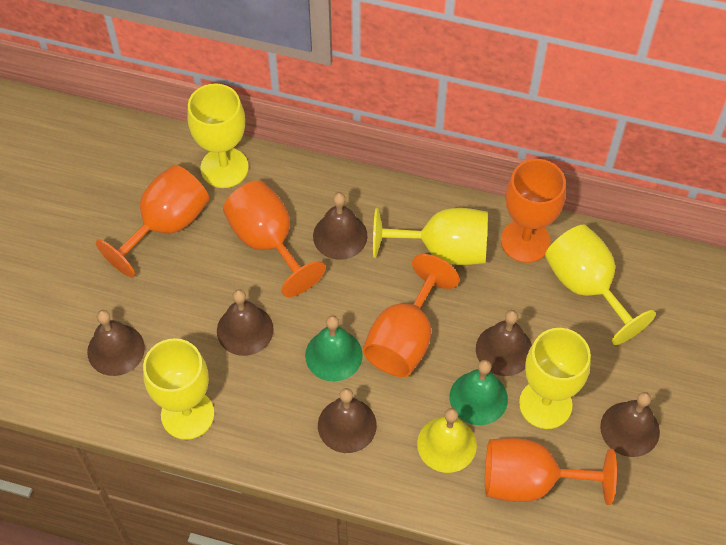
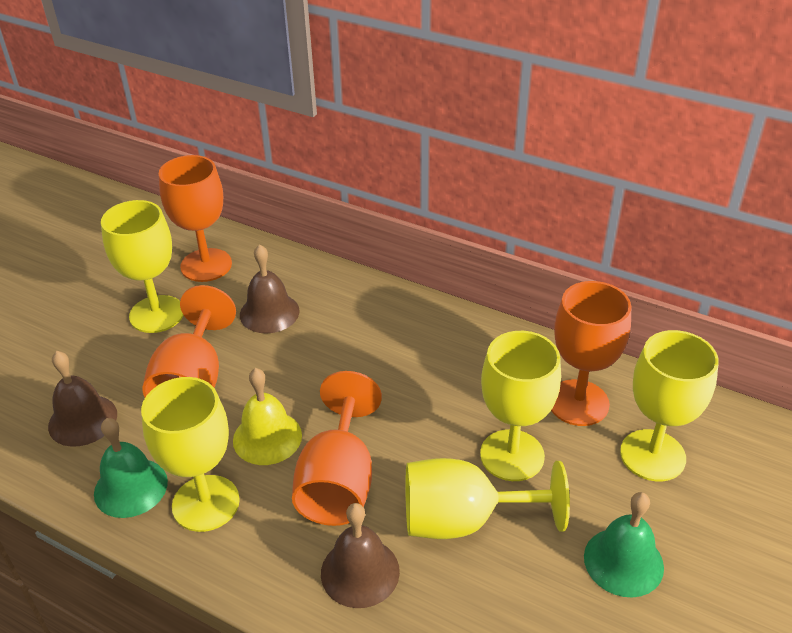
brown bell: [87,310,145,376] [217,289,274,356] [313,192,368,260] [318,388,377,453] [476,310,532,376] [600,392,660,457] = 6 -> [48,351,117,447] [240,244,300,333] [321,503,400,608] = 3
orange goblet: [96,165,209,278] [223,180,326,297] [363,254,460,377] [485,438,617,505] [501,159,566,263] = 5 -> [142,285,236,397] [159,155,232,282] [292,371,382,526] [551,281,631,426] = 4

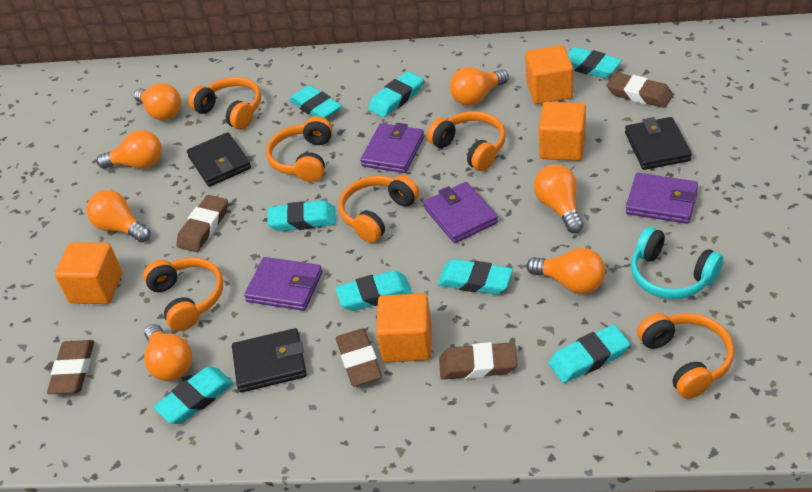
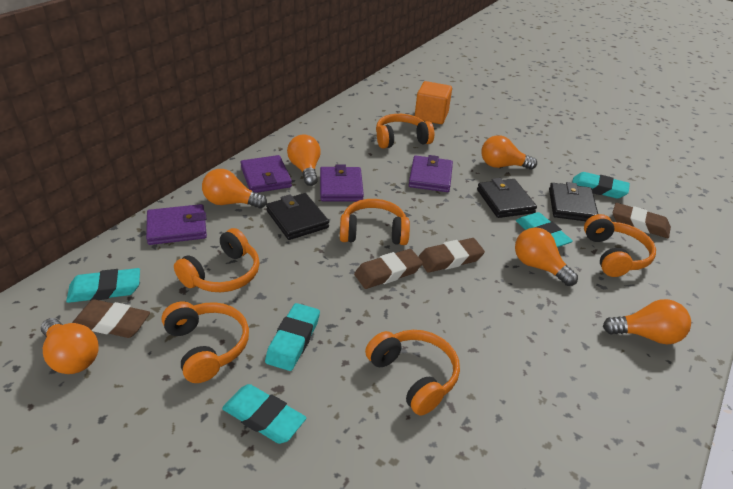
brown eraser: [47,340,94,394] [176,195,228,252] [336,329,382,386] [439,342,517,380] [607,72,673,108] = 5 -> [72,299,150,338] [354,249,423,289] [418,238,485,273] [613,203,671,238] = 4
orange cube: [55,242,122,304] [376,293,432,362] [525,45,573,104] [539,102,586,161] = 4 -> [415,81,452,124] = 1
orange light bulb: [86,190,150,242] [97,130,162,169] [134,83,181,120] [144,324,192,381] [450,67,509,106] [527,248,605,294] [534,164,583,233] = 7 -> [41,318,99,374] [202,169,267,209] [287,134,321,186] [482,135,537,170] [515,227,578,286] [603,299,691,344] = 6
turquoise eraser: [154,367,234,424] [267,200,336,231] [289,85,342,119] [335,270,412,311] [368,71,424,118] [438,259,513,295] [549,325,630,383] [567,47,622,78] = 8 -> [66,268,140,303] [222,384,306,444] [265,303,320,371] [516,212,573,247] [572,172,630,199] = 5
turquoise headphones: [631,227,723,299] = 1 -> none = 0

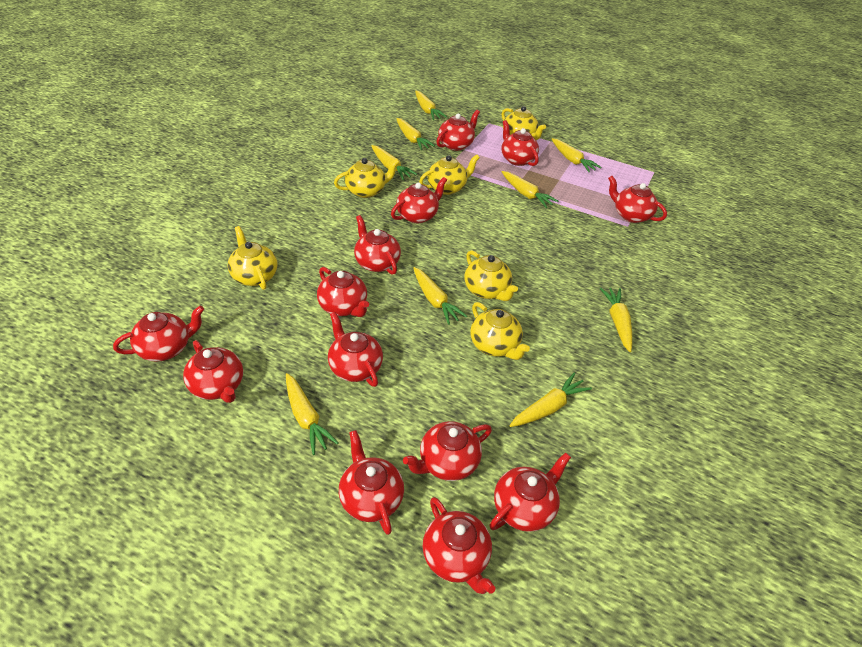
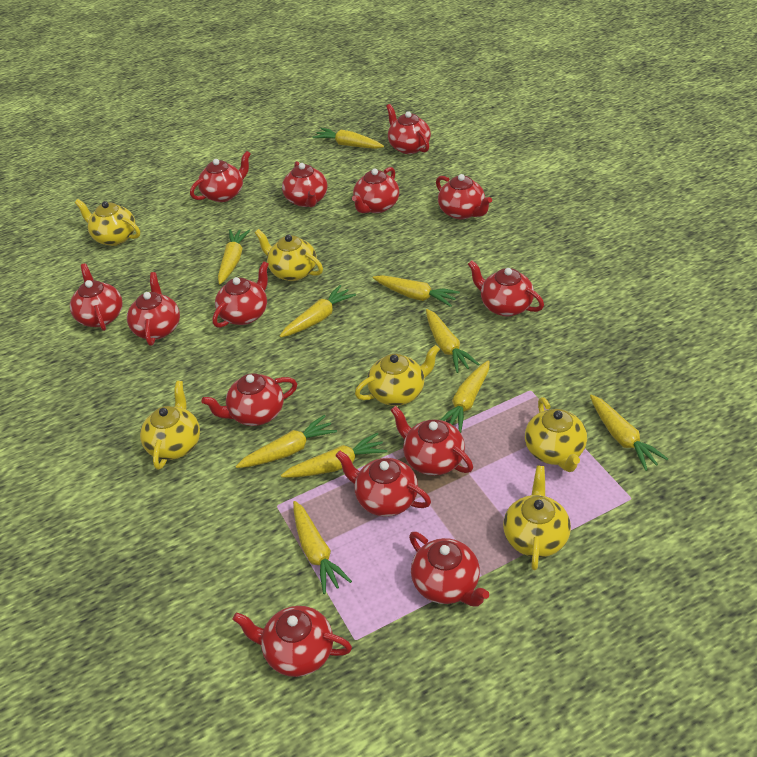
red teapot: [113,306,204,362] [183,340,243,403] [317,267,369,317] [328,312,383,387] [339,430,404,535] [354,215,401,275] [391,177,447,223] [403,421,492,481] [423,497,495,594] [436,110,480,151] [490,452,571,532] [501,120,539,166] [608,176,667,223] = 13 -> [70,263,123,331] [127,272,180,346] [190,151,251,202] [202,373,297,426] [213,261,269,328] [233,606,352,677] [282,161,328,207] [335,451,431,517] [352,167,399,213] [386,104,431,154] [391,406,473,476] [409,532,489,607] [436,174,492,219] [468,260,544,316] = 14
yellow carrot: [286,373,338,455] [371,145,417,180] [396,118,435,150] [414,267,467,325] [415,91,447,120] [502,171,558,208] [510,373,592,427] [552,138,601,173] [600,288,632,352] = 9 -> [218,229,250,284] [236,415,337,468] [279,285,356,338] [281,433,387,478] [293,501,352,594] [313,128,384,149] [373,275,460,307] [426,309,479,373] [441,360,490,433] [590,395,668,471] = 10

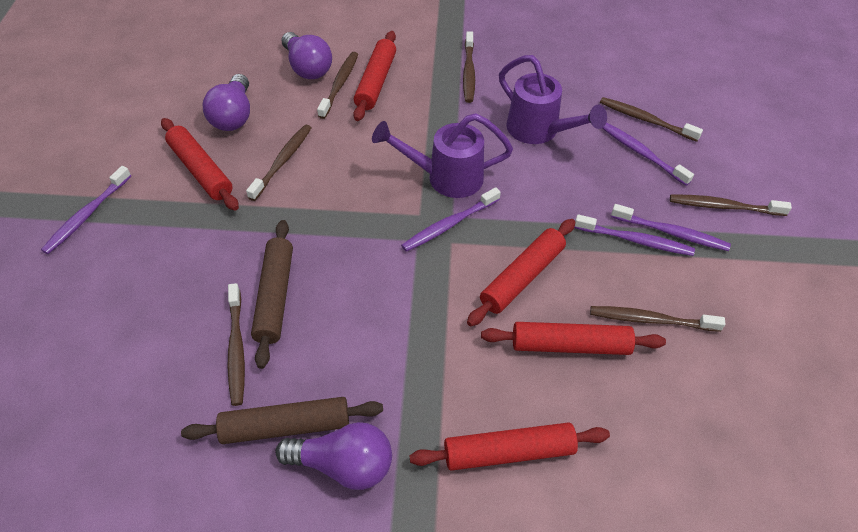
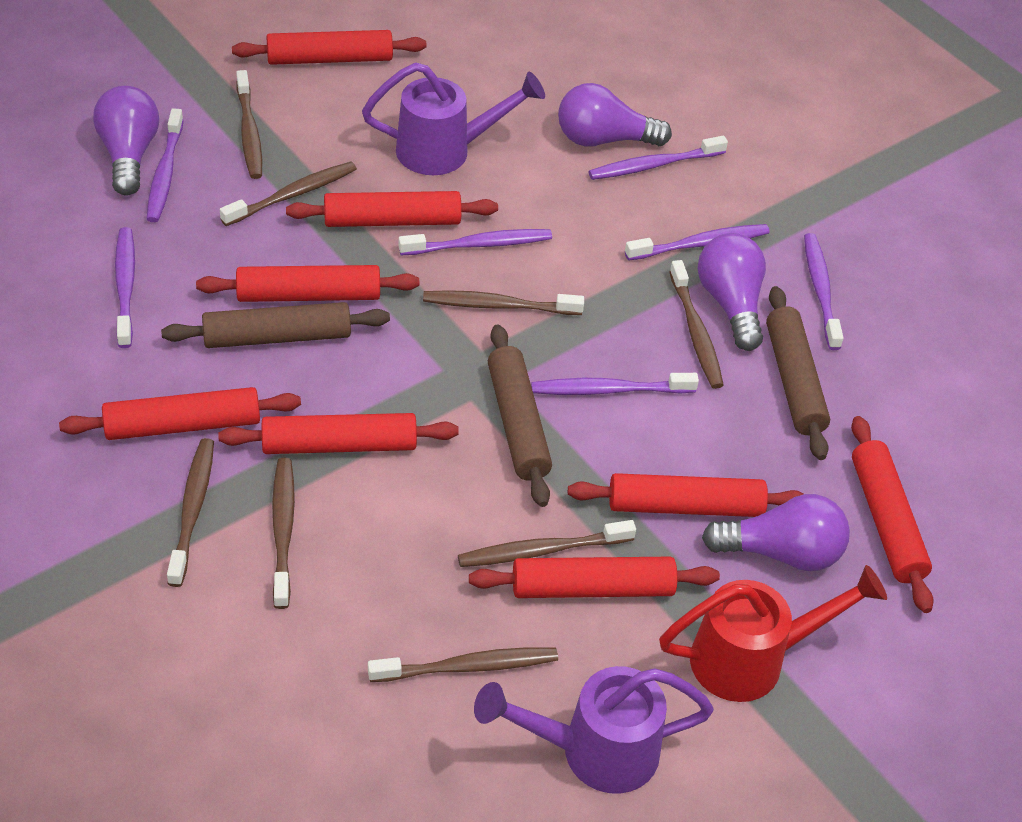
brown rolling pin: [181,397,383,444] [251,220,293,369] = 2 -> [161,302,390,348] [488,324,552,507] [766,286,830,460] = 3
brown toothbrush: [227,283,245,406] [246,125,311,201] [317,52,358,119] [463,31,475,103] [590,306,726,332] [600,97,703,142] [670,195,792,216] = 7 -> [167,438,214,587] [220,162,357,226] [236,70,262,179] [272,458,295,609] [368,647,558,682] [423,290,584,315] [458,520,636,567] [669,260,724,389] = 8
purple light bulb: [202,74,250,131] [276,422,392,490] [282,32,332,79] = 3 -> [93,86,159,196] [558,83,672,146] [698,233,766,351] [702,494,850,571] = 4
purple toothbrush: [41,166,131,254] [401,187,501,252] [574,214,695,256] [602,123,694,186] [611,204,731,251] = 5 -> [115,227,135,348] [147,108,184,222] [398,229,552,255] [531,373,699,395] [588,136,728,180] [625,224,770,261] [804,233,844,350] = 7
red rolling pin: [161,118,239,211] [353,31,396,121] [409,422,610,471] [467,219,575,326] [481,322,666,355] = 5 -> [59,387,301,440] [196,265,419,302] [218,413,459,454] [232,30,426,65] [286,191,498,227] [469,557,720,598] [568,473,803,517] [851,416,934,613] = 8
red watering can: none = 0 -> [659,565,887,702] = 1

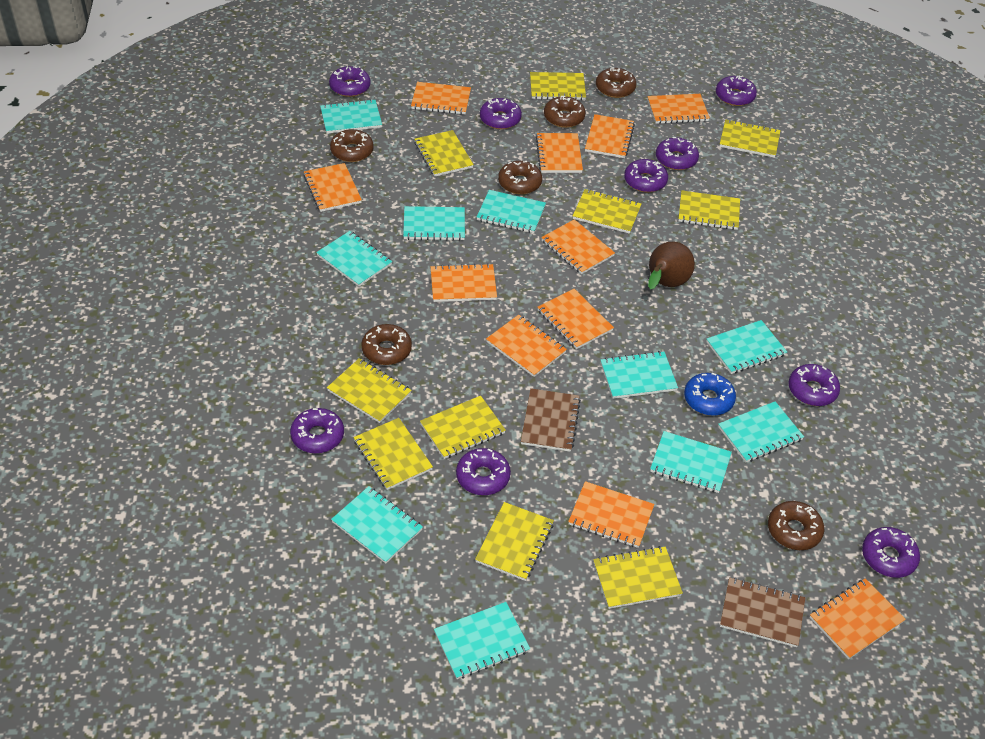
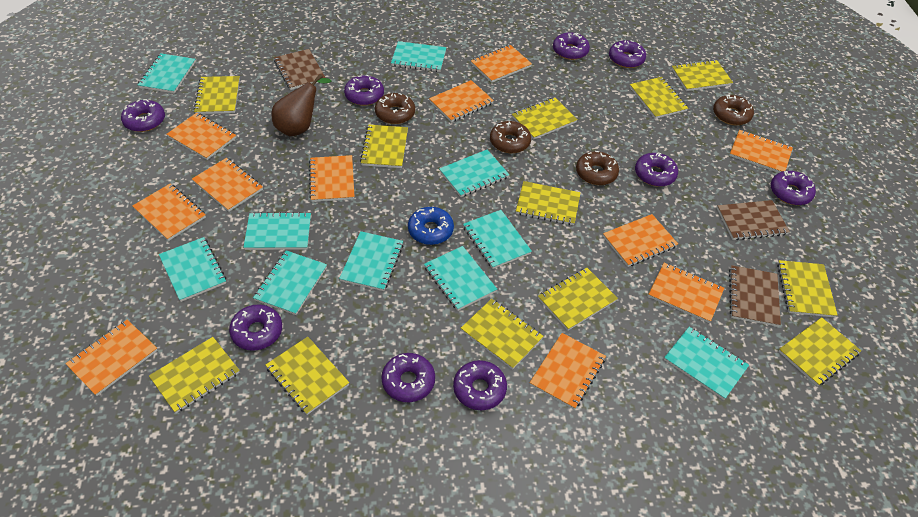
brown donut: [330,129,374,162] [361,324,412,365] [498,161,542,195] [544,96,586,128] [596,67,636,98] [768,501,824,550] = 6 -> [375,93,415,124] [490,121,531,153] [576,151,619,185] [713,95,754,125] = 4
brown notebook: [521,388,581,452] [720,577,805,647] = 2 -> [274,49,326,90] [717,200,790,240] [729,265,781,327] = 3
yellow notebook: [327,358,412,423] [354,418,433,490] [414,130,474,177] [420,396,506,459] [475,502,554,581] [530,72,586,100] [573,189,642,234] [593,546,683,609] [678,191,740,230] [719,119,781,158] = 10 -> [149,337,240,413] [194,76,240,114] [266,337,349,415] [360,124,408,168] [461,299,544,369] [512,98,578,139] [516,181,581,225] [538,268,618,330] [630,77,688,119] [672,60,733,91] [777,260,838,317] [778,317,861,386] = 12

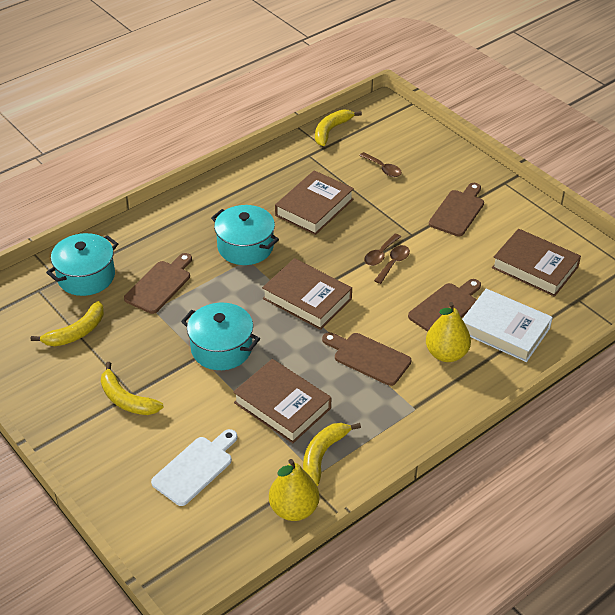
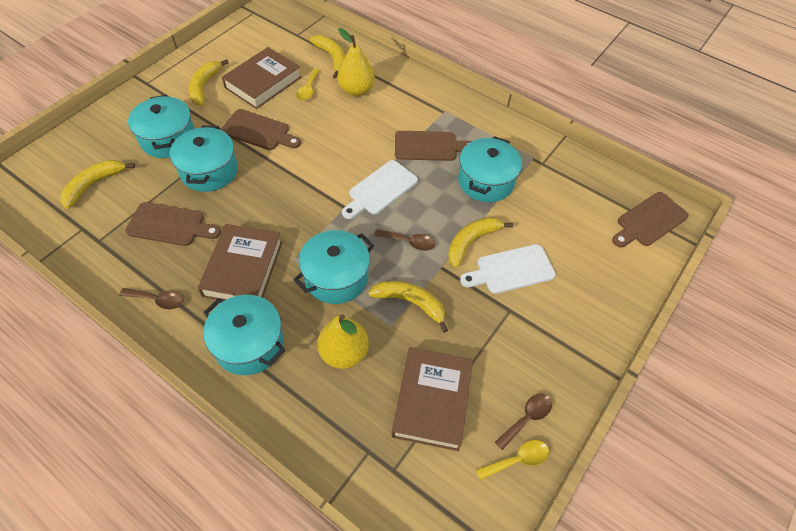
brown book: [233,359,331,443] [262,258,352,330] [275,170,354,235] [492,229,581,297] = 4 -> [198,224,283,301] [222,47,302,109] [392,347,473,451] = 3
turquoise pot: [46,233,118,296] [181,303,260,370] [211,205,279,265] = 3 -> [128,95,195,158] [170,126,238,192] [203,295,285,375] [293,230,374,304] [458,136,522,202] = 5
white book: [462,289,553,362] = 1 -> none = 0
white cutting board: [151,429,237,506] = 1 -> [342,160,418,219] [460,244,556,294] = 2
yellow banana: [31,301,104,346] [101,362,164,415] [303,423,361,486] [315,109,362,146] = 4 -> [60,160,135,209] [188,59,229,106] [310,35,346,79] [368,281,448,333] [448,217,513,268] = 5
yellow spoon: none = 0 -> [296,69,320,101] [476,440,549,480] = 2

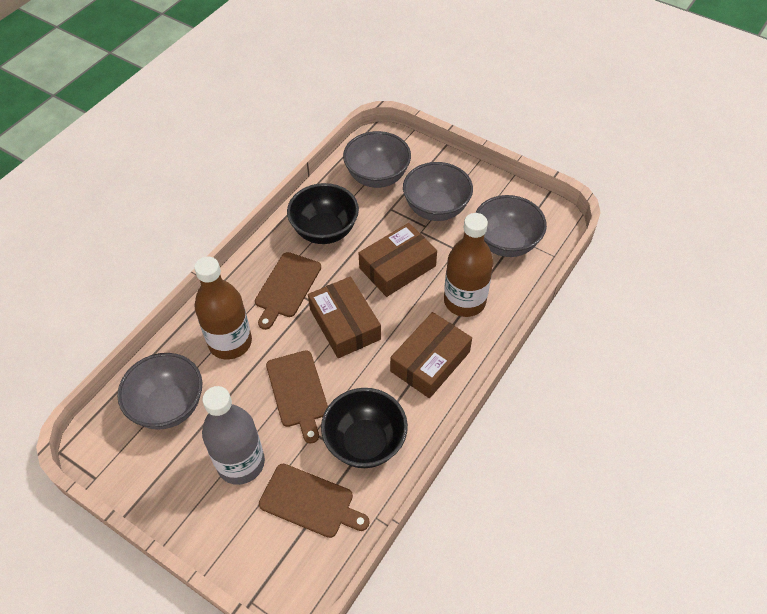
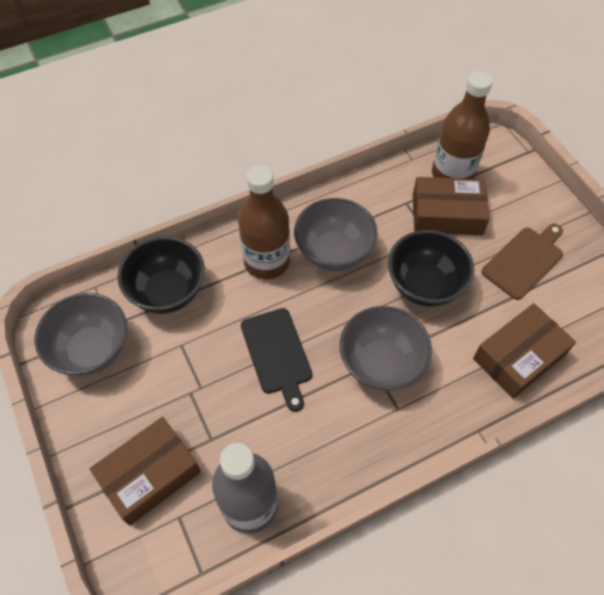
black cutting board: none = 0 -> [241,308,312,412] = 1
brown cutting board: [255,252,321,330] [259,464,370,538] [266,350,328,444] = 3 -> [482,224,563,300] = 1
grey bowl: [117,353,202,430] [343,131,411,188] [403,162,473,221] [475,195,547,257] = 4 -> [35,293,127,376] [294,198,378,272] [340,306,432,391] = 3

> Written task
Extract from the records above the lines from the one containing "turquoise pot: [46,233,118,296]" to the one containing "yellow banana: [31,301,104,346]", both lines included, exactly as they appear and with nothing else.

> Answer section
turquoise pot: [46,233,118,296] [181,303,260,370] [211,205,279,265] = 3 -> [128,95,195,158] [170,126,238,192] [203,295,285,375] [293,230,374,304] [458,136,522,202] = 5
white book: [462,289,553,362] = 1 -> none = 0
white cutting board: [151,429,237,506] = 1 -> [342,160,418,219] [460,244,556,294] = 2
yellow banana: [31,301,104,346] [101,362,164,415] [303,423,361,486] [315,109,362,146] = 4 -> [60,160,135,209] [188,59,229,106] [310,35,346,79] [368,281,448,333] [448,217,513,268] = 5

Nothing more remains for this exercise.